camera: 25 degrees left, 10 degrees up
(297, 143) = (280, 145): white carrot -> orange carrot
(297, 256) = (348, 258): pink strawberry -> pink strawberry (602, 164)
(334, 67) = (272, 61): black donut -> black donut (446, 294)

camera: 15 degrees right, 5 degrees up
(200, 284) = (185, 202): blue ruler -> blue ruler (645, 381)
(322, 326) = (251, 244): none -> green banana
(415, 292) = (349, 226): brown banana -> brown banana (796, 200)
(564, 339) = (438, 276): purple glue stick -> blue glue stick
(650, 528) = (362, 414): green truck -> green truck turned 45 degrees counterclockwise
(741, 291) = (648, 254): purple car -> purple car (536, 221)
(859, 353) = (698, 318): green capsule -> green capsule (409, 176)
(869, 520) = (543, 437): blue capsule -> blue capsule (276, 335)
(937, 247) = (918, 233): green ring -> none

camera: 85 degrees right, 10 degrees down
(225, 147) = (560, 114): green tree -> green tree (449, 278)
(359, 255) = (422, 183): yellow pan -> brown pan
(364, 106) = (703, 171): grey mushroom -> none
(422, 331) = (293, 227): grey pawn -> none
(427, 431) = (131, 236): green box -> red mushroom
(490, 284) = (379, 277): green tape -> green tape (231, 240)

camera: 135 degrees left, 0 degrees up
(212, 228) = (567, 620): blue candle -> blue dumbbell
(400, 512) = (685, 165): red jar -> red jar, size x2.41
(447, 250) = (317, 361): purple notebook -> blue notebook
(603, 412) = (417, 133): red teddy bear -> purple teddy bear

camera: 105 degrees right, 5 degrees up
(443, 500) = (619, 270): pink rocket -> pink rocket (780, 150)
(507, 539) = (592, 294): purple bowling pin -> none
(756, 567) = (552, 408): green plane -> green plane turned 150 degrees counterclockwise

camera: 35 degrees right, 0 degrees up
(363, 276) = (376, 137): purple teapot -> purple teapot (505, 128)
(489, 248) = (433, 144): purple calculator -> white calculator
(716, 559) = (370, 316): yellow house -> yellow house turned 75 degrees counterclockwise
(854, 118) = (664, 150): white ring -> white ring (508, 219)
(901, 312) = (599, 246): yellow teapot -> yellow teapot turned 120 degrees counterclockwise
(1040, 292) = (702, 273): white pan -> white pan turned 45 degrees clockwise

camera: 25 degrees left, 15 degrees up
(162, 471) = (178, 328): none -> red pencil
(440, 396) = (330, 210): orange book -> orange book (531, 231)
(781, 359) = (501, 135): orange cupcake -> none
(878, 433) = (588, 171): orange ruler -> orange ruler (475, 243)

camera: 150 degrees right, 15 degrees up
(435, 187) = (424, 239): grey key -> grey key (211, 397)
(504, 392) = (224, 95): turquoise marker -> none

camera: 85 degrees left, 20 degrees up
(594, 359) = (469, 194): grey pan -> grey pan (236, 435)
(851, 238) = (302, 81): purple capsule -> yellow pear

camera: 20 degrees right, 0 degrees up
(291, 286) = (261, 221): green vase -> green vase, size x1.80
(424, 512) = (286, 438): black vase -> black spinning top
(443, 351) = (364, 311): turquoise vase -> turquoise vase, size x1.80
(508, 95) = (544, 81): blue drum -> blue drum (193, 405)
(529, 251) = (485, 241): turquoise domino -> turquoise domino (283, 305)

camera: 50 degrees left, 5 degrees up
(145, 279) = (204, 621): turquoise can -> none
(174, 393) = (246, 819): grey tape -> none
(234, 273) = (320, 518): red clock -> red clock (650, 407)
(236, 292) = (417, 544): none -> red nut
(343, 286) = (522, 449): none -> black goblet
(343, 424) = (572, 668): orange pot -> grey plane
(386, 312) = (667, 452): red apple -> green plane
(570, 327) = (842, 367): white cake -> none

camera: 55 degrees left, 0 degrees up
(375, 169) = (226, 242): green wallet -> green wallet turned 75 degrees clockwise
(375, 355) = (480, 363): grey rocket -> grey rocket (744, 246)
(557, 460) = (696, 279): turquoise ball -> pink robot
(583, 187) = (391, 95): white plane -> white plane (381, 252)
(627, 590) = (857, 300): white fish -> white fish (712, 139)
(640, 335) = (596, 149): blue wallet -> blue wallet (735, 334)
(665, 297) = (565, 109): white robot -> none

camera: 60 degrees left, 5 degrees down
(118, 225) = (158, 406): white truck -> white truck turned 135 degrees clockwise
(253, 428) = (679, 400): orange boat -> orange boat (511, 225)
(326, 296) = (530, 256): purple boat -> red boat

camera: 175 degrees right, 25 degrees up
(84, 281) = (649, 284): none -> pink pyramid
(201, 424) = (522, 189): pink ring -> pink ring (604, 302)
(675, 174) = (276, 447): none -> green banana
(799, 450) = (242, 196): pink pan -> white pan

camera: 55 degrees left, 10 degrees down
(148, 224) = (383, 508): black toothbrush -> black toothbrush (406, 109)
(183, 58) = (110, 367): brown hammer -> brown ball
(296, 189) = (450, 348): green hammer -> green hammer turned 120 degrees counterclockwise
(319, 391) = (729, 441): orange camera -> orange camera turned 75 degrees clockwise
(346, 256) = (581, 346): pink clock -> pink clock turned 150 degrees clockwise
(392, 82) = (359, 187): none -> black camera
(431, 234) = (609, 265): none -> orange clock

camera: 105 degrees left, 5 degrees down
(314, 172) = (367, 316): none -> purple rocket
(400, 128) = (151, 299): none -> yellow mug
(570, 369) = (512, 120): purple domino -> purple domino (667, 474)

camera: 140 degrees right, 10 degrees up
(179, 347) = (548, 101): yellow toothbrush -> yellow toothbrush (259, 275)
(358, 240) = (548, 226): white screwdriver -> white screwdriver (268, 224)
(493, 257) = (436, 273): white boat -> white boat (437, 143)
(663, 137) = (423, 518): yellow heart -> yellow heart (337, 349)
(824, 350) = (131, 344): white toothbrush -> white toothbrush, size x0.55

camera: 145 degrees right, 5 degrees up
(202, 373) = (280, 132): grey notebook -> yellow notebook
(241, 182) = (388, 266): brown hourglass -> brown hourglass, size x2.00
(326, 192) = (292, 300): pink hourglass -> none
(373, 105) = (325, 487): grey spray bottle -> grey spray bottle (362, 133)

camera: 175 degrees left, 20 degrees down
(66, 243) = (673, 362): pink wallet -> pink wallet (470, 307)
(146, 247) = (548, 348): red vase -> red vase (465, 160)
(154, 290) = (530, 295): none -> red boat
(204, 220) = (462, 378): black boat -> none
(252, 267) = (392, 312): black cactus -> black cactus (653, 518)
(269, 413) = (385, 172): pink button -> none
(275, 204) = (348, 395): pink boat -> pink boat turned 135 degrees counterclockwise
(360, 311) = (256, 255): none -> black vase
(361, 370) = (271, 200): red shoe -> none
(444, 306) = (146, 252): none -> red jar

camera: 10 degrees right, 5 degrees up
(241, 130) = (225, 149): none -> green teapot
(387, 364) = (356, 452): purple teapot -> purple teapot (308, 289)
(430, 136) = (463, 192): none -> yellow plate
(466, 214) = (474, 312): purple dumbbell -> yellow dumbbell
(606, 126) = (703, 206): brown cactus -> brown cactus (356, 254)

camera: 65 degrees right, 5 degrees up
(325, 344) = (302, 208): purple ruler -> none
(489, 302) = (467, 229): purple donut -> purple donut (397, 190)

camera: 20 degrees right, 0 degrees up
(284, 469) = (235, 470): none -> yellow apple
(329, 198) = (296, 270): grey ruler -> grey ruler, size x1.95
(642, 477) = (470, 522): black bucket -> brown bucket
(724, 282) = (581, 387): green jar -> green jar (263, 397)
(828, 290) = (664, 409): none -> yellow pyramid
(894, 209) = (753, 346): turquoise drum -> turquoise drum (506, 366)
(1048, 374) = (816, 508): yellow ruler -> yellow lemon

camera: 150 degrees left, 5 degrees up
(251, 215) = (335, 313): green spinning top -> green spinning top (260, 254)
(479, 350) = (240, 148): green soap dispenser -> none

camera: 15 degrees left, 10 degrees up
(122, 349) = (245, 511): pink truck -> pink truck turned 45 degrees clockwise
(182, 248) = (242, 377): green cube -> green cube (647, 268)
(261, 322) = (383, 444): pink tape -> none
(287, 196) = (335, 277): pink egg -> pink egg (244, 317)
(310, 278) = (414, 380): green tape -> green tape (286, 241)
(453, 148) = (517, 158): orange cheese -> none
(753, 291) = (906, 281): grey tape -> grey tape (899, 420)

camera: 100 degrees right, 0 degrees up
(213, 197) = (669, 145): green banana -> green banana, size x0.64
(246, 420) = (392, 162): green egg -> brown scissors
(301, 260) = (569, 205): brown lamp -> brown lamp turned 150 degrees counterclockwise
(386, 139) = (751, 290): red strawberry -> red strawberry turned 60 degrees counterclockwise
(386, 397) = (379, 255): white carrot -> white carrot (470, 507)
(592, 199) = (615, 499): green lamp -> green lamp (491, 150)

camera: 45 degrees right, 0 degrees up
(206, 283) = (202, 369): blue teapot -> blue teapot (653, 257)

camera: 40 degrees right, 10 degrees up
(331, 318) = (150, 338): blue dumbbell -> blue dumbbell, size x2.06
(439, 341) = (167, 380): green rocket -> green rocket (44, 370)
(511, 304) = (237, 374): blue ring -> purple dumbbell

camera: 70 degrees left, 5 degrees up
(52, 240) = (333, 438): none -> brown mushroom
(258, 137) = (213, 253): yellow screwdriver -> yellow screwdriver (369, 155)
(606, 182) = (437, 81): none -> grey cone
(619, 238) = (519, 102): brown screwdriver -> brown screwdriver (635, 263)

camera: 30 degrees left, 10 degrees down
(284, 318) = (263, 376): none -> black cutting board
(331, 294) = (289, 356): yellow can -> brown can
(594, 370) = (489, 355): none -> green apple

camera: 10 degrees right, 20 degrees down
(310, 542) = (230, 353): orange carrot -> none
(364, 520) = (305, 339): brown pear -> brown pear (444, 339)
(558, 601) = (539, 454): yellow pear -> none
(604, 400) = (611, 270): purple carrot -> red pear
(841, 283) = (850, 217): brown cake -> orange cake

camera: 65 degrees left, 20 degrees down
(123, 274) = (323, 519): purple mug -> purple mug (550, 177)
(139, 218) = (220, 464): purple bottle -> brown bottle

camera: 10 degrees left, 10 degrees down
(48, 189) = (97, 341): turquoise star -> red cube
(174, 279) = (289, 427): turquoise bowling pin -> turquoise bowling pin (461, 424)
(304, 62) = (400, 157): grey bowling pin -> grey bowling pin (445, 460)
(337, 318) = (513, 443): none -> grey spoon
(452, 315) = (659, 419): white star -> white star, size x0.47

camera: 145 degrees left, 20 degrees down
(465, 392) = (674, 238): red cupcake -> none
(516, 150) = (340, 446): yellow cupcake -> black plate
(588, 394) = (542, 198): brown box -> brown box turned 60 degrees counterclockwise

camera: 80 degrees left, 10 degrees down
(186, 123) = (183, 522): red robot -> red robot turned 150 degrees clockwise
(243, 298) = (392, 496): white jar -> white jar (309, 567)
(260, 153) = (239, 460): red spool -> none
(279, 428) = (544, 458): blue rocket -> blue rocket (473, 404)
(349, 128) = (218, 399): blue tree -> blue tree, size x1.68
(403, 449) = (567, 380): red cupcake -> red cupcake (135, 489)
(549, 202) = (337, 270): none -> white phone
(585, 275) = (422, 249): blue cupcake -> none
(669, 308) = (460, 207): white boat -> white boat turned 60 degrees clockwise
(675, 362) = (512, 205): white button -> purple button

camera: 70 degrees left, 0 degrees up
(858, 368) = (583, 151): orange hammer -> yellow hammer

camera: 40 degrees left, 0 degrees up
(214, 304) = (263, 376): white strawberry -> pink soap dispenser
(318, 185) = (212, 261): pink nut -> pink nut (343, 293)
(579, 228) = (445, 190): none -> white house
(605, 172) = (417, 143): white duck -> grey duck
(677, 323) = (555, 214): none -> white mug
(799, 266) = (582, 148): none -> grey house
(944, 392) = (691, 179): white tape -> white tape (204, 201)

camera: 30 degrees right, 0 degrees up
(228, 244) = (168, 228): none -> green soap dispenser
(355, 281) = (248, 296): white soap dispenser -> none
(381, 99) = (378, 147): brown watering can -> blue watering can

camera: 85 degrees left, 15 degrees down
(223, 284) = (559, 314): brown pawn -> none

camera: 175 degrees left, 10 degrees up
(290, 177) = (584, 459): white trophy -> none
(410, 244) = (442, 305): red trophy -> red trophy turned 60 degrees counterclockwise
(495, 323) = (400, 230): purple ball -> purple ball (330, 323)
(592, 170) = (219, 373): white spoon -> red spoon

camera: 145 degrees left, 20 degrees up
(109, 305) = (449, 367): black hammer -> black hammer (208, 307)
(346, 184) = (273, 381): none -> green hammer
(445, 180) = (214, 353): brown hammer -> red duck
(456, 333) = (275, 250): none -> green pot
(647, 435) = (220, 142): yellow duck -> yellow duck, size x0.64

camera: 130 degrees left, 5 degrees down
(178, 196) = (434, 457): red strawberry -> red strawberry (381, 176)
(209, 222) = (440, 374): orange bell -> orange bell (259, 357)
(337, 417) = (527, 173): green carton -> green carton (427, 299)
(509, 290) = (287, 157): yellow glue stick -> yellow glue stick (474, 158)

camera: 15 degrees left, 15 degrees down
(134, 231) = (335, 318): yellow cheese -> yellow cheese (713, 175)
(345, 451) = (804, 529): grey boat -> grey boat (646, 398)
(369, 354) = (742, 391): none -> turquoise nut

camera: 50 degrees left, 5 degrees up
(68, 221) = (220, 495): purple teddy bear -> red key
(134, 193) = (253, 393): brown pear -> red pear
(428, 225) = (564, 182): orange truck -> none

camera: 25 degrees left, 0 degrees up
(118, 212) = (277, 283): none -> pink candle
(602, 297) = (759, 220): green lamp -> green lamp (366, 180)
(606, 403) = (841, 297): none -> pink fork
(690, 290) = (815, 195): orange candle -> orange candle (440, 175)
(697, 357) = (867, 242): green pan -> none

__________

* [What you have to do]:
Go over the records above and tally each line that includes "hammer". Give the total by itself.

* [Response to the task]:
6